[Items from a data source]
====

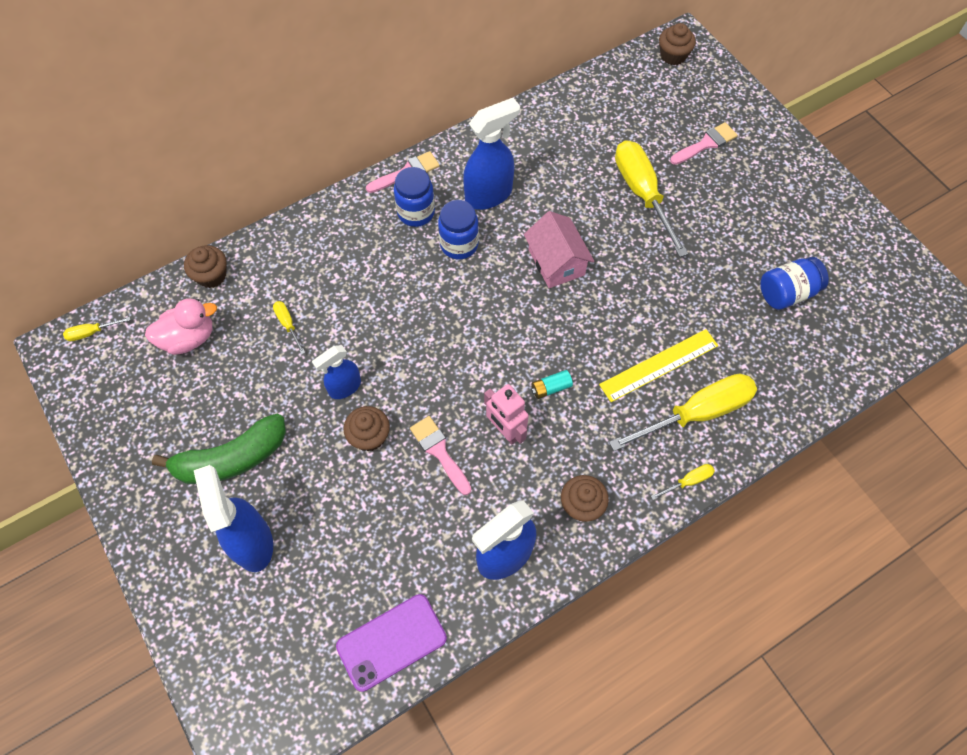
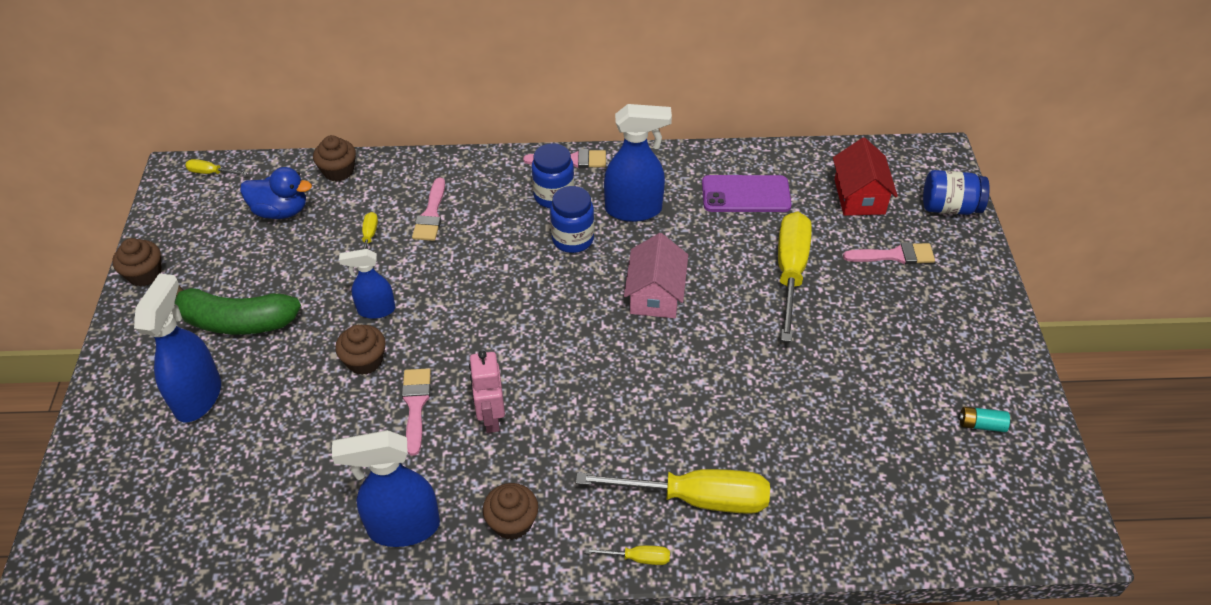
camera: 30 degrees right, 15 degrees down
(189, 338) = (281, 211): pink duck -> blue duck
(325, 278) = (431, 214): none -> pink brush
(391, 642) = (243, 546): purple phone -> purple phone (746, 194)
(551, 388) = (564, 402): turquoise battery -> turquoise battery (981, 425)
(649, 104) = (859, 196): none -> red house
(659, 365) = (690, 434): yellow ruler -> none
(673, 55) = (917, 164): brown cupcake -> brown cupcake (144, 274)
(786, 293) = (883, 432): blue jar -> blue jar (949, 207)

====

Repeat the records above verbatim, dropping the pictures.

camera: 30 degrees right, 15 degrees down
(189, 338) = (281, 211): pink duck -> blue duck
(325, 278) = (431, 214): none -> pink brush
(391, 642) = (243, 546): purple phone -> purple phone (746, 194)
(551, 388) = (564, 402): turquoise battery -> turquoise battery (981, 425)
(649, 104) = (859, 196): none -> red house
(659, 365) = (690, 434): yellow ruler -> none
(673, 55) = (917, 164): brown cupcake -> brown cupcake (144, 274)
(786, 293) = (883, 432): blue jar -> blue jar (949, 207)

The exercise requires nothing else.